WORK INSTRUCTIONS:
Please print the data that follows, keeping every line exact.

[Itemized modification records]
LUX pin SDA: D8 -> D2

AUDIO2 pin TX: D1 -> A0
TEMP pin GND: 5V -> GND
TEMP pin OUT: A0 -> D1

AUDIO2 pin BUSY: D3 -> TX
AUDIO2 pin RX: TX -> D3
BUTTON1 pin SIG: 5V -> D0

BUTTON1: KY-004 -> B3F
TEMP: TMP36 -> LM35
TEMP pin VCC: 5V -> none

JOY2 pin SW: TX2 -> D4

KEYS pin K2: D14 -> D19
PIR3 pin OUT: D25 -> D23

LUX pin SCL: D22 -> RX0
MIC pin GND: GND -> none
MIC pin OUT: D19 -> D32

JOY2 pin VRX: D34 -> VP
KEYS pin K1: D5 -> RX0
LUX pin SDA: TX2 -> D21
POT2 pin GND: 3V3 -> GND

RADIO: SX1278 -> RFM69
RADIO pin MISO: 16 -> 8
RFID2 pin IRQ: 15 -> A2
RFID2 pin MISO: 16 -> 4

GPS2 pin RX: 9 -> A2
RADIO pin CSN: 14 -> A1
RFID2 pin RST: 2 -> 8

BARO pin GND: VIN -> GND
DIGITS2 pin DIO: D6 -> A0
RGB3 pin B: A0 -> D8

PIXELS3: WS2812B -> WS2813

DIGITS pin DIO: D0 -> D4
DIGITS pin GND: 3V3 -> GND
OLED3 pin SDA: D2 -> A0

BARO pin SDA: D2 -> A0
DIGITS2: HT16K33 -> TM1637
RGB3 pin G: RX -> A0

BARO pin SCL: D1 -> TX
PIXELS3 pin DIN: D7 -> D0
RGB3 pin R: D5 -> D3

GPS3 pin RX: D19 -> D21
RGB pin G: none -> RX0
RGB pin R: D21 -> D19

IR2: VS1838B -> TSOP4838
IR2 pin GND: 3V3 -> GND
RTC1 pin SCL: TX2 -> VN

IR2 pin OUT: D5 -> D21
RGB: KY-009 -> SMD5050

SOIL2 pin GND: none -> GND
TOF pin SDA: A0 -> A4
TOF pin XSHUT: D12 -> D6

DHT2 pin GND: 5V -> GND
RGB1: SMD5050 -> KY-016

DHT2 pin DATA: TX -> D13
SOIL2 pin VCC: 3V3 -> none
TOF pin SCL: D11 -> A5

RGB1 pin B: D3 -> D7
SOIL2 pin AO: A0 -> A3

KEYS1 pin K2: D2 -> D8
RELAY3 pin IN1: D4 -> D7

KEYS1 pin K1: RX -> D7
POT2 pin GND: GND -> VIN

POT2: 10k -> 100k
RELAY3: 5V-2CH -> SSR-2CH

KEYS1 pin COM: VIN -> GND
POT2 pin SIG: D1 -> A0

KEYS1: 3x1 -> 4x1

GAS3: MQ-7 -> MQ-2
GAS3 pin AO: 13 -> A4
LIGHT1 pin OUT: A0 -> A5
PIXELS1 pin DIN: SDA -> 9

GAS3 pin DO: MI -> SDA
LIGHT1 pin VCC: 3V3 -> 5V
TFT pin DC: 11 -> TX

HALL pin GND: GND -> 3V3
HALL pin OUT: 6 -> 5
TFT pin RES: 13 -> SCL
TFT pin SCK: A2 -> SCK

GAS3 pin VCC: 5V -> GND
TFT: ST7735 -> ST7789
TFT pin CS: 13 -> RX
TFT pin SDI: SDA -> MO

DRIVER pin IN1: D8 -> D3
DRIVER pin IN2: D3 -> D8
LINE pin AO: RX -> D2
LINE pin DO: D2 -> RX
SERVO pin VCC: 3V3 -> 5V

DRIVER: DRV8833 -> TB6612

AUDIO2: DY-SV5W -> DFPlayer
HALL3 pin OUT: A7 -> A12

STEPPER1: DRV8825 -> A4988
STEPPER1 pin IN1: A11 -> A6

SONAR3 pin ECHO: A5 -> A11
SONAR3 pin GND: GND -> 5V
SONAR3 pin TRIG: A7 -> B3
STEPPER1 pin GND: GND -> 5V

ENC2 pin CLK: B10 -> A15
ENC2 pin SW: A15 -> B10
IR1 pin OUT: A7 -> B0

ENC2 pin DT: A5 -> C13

SOLUTION TO THIS TASK:
LUX pin SDA: D8 -> D2

AUDIO2 pin TX: D1 -> A0
TEMP pin GND: 5V -> GND
TEMP pin OUT: A0 -> D1

AUDIO2 pin BUSY: D3 -> TX
AUDIO2 pin RX: TX -> D3
BUTTON1 pin SIG: 5V -> D0

BUTTON1: KY-004 -> B3F
TEMP: TMP36 -> LM35
TEMP pin VCC: 5V -> none

JOY2 pin SW: TX2 -> D4

KEYS pin K2: D14 -> D19
PIR3 pin OUT: D25 -> D23

LUX pin SCL: D22 -> RX0
MIC pin GND: GND -> none
MIC pin OUT: D19 -> D32

JOY2 pin VRX: D34 -> VP
KEYS pin K1: D5 -> RX0
LUX pin SDA: TX2 -> D21
POT2 pin GND: 3V3 -> GND

RADIO: SX1278 -> RFM69
RADIO pin MISO: 16 -> 8
RFID2 pin IRQ: 15 -> A2
RFID2 pin MISO: 16 -> 4

GPS2 pin RX: 9 -> A2
RADIO pin CSN: 14 -> A1
RFID2 pin RST: 2 -> 8

BARO pin GND: VIN -> GND
DIGITS2 pin DIO: D6 -> A0
RGB3 pin B: A0 -> D8

PIXELS3: WS2812B -> WS2813

DIGITS pin DIO: D0 -> D4
DIGITS pin GND: 3V3 -> GND
OLED3 pin SDA: D2 -> A0

BARO pin SDA: D2 -> A0
DIGITS2: HT16K33 -> TM1637
RGB3 pin G: RX -> A0

BARO pin SCL: D1 -> TX
PIXELS3 pin DIN: D7 -> D0
RGB3 pin R: D5 -> D3

GPS3 pin RX: D19 -> D21
RGB pin G: none -> RX0
RGB pin R: D21 -> D19

IR2: VS1838B -> TSOP4838
IR2 pin GND: 3V3 -> GND
RTC1 pin SCL: TX2 -> VN

IR2 pin OUT: D5 -> D21
RGB: KY-009 -> SMD5050

SOIL2 pin GND: none -> GND
TOF pin SDA: A0 -> A4
TOF pin XSHUT: D12 -> D6

DHT2 pin GND: 5V -> GND
RGB1: SMD5050 -> KY-016

DHT2 pin DATA: TX -> D13
SOIL2 pin VCC: 3V3 -> none
TOF pin SCL: D11 -> A5

RGB1 pin B: D3 -> D7
SOIL2 pin AO: A0 -> A3

KEYS1 pin K2: D2 -> D8
RELAY3 pin IN1: D4 -> D7

KEYS1 pin K1: RX -> D7
POT2 pin GND: GND -> VIN

POT2: 10k -> 100k
RELAY3: 5V-2CH -> SSR-2CH

KEYS1 pin COM: VIN -> GND
POT2 pin SIG: D1 -> A0

KEYS1: 3x1 -> 4x1

GAS3: MQ-7 -> MQ-2
GAS3 pin AO: 13 -> A4
LIGHT1 pin OUT: A0 -> A5
PIXELS1 pin DIN: SDA -> 9

GAS3 pin DO: MI -> SDA
LIGHT1 pin VCC: 3V3 -> 5V
TFT pin DC: 11 -> TX

HALL pin GND: GND -> 3V3
HALL pin OUT: 6 -> 5
TFT pin RES: 13 -> SCL
TFT pin SCK: A2 -> SCK

GAS3 pin VCC: 5V -> GND
TFT: ST7735 -> ST7789
TFT pin CS: 13 -> RX
TFT pin SDI: SDA -> MO

DRIVER pin IN1: D8 -> D3
DRIVER pin IN2: D3 -> D8
LINE pin AO: RX -> D2
LINE pin DO: D2 -> RX
SERVO pin VCC: 3V3 -> 5V

DRIVER: DRV8833 -> TB6612

AUDIO2: DY-SV5W -> DFPlayer
HALL3 pin OUT: A7 -> A12

STEPPER1: DRV8825 -> A4988
STEPPER1 pin IN1: A11 -> A6

SONAR3 pin ECHO: A5 -> A11
SONAR3 pin GND: GND -> 5V
SONAR3 pin TRIG: A7 -> B3
STEPPER1 pin GND: GND -> 5V

ENC2 pin CLK: B10 -> A15
ENC2 pin SW: A15 -> B10
IR1 pin OUT: A7 -> B0

ENC2 pin DT: A5 -> C13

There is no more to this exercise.